START GIVEN ENTRIES
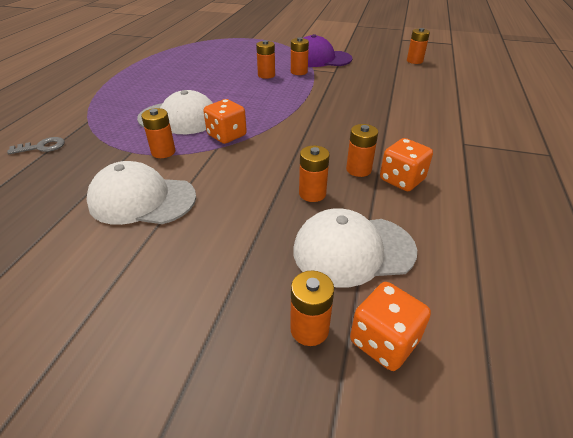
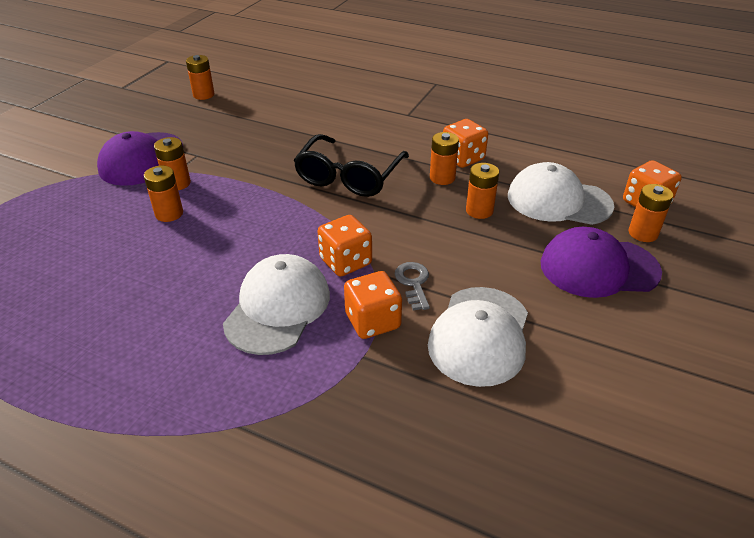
camera: 80 degrees left, 0 degrees up
grey key [7,137,65,154] -> grey key moved to [395,262,430,310]
orange battery [141,108,175,158] -> orange dice [344,271,402,339]
white cap [293,208,417,287] -> white cap turned 105 degrees clockwise [508,162,614,225]
none -> black glasses [293,134,409,197]
none -> purple cap [541,227,662,298]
END GIVEN ENTRIES
**WORK ITEM**
Write out the whole listing verbatim, images excluded.

**OUTPUT FOR THIS TASK**
camera: 80 degrees left, 0 degrees up
grey key [7,137,65,154] -> grey key moved to [395,262,430,310]
orange battery [141,108,175,158] -> orange dice [344,271,402,339]
white cap [293,208,417,287] -> white cap turned 105 degrees clockwise [508,162,614,225]
none -> black glasses [293,134,409,197]
none -> purple cap [541,227,662,298]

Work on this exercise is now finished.